→ **TASK TO COMPLETE**:
All lines from the one containing "D2: LED (A N7, K GND) -> LED (A GND, K N7)" through the end of the entries below should appear in the answer exactly, with no others.

→ **ENTRIES SUPPLIED**:
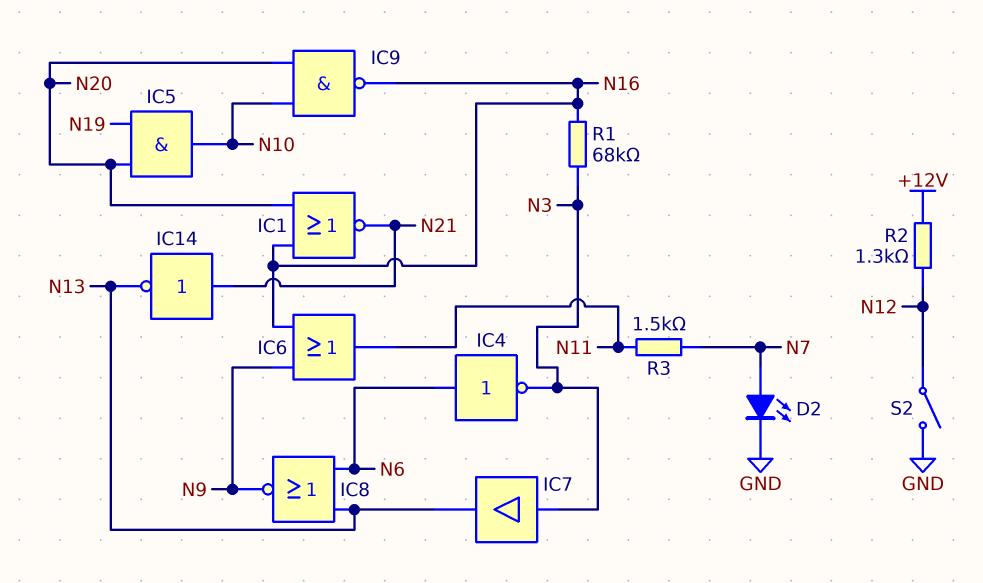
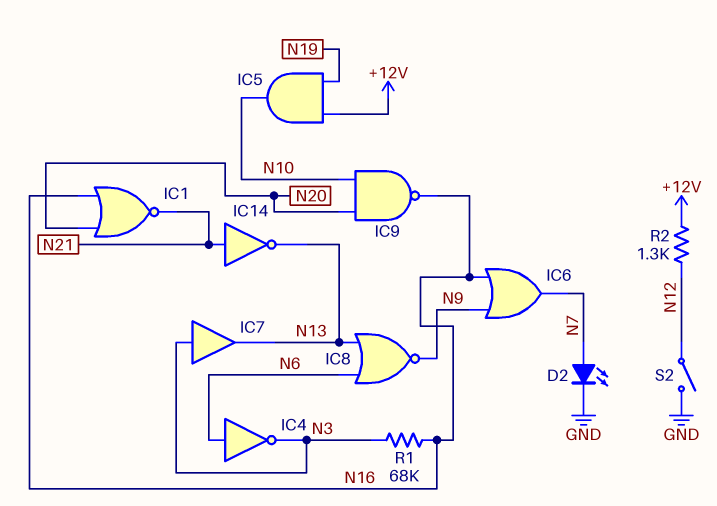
IC5: AND (in N19, in N20, out N10) -> AND (in +12V, in N19, out N10)
IC6: OR (in N9, in N16, out N11) -> OR (in N9, in N16, out N7)
R3: 1.5k (N7, N11) -> none

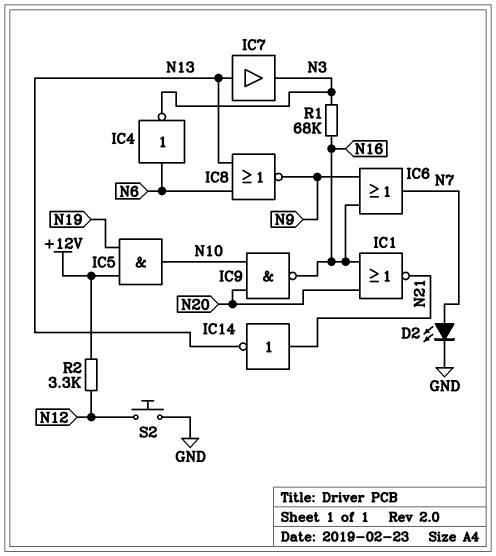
IC7: buffer (in N3, out N13) -> buffer (in N13, out N3)
R2: 1.3k (+12V, N12) -> 3.3k (+12V, N12)
S2: switch (GND, N12) -> button (GND, N12)

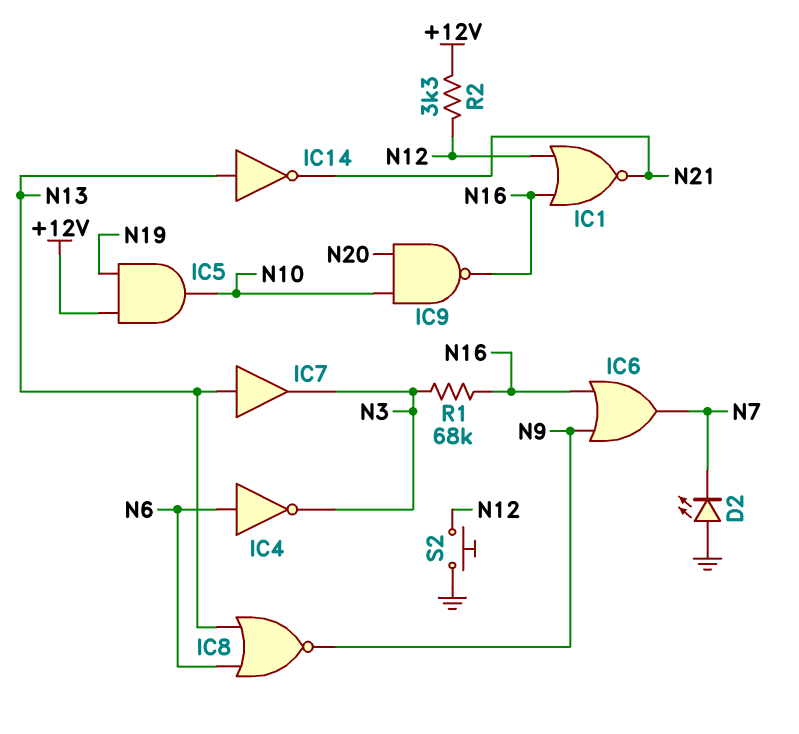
D2: LED (A N7, K GND) -> LED (A GND, K N7)
IC1: NOR (in N16, in N20, out N21) -> NOR (in N12, in N16, out N21)
IC14: NOT (in N21, out N13) -> NOT (in N13, out N21)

→ **WRITTEN ANSWER**:
D2: LED (A N7, K GND) -> LED (A GND, K N7)
IC1: NOR (in N16, in N20, out N21) -> NOR (in N12, in N16, out N21)
IC14: NOT (in N21, out N13) -> NOT (in N13, out N21)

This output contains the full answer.